> **REQUIRED WORK**
Count how many lines in the data below contain the string "autoBeamOff", and reply with that number alone.

> **RECORD EXCERPTS**
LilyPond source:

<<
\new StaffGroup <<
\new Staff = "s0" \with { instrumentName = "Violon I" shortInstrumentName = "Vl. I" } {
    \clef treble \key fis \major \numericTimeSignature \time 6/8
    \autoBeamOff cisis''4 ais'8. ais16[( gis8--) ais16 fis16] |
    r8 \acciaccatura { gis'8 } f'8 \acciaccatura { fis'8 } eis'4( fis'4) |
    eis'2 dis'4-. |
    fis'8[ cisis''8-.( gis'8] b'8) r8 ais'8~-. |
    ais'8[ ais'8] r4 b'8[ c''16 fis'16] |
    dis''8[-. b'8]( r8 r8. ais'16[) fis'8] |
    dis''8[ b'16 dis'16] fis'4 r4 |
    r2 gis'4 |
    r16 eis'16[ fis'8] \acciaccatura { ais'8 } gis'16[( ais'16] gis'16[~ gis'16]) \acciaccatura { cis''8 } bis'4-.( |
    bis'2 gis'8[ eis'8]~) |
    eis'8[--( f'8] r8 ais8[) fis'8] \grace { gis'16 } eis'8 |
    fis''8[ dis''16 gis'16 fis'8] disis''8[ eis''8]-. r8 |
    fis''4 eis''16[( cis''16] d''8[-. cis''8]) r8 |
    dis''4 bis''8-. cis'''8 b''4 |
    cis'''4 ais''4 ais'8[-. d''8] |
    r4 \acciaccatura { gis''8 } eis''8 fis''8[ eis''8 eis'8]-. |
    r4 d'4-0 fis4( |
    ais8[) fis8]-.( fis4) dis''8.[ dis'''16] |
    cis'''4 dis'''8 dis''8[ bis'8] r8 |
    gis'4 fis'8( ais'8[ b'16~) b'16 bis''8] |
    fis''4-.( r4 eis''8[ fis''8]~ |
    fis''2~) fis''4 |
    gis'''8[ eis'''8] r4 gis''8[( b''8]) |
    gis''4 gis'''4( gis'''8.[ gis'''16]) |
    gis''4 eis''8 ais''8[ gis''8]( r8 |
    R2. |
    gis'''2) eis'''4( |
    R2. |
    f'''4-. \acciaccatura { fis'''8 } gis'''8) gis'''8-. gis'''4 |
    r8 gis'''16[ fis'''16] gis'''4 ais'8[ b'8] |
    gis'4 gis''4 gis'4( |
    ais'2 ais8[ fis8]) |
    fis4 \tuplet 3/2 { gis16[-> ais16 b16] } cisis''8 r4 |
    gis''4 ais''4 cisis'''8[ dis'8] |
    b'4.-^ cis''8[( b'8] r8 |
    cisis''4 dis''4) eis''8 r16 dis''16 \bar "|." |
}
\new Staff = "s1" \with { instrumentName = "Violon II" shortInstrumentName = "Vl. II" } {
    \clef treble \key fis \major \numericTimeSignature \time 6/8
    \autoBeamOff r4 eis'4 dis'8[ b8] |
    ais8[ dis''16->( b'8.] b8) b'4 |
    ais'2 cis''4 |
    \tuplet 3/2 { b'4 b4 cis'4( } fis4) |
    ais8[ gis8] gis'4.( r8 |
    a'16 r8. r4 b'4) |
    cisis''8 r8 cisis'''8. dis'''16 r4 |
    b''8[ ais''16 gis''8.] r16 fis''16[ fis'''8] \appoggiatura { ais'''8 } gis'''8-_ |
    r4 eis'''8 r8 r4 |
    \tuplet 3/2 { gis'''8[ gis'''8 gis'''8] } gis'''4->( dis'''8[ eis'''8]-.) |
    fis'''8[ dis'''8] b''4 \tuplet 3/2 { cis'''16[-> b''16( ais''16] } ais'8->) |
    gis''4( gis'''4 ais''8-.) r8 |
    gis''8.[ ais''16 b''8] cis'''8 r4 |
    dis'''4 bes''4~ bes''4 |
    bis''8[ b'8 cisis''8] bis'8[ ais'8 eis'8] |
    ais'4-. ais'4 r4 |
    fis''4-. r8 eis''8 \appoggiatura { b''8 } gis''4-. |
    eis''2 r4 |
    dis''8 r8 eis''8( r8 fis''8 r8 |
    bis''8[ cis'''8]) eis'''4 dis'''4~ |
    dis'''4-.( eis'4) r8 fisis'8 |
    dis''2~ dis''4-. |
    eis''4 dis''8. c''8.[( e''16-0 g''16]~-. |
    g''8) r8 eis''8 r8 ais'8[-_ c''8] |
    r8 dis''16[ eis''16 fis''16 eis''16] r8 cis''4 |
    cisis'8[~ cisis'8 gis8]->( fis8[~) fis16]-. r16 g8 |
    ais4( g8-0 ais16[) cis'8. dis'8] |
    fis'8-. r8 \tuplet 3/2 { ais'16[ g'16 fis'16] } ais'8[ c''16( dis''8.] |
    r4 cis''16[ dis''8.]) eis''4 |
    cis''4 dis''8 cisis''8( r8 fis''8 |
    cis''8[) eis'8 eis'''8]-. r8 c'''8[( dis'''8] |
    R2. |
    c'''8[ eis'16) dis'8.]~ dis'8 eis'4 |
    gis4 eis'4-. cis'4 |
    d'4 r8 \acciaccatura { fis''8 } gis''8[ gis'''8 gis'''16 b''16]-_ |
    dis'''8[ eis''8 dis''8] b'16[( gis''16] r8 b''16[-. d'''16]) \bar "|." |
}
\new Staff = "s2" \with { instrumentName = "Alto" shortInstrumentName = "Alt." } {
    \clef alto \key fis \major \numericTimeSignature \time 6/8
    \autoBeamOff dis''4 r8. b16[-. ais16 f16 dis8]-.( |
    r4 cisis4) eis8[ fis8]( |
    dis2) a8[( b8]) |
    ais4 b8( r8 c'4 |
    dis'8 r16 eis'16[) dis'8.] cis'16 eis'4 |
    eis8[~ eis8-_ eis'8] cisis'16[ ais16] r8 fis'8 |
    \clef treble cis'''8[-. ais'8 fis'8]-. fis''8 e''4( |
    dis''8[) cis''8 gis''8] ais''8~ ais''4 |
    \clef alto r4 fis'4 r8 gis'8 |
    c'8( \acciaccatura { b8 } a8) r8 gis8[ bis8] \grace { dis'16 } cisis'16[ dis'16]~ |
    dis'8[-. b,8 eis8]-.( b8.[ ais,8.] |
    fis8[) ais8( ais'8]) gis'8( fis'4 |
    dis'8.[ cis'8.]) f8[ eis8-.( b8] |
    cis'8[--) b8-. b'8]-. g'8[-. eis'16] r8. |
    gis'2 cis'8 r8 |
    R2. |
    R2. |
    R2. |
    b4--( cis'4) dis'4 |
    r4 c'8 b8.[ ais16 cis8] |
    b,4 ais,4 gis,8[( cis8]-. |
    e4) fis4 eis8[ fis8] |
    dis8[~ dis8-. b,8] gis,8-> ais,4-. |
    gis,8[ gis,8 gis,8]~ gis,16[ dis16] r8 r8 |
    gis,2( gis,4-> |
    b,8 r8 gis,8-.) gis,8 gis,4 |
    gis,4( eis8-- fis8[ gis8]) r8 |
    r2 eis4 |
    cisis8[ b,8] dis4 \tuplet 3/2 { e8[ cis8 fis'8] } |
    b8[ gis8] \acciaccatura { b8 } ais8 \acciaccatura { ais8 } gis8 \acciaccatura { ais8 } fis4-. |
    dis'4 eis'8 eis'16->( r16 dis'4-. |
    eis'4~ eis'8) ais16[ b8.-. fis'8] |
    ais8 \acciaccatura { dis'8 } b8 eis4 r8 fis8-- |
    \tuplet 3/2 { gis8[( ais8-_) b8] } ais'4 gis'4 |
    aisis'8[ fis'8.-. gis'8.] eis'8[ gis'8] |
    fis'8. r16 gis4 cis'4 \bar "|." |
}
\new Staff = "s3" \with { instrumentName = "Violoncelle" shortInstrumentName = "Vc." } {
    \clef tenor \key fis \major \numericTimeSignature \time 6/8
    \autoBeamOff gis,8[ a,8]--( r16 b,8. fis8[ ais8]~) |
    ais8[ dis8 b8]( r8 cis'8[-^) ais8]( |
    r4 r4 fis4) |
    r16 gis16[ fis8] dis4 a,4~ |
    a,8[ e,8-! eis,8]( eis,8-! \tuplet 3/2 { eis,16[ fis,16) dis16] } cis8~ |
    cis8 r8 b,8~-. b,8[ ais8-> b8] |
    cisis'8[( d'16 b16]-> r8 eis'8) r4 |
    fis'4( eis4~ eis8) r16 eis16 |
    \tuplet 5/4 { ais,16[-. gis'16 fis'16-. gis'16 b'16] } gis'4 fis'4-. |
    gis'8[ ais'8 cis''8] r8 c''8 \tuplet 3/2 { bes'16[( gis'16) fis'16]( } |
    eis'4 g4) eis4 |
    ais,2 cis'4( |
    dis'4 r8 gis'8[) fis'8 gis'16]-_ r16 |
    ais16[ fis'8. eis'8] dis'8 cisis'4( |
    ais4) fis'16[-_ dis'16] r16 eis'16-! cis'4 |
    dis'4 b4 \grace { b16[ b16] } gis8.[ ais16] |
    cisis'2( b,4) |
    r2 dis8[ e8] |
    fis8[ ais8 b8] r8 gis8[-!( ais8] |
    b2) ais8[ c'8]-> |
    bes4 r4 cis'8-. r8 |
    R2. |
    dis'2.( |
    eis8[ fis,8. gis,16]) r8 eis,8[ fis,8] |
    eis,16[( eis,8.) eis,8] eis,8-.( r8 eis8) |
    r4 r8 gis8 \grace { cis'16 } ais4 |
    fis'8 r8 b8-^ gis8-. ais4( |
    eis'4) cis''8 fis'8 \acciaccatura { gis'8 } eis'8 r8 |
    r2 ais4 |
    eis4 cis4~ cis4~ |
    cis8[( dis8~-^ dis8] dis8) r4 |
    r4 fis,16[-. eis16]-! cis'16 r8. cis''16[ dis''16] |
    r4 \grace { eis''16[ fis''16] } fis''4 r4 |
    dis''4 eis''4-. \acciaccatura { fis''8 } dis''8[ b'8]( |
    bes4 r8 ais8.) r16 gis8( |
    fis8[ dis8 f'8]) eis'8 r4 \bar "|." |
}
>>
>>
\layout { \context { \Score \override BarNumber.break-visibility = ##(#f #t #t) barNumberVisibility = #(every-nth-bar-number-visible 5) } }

> **FINAL RESULT**
4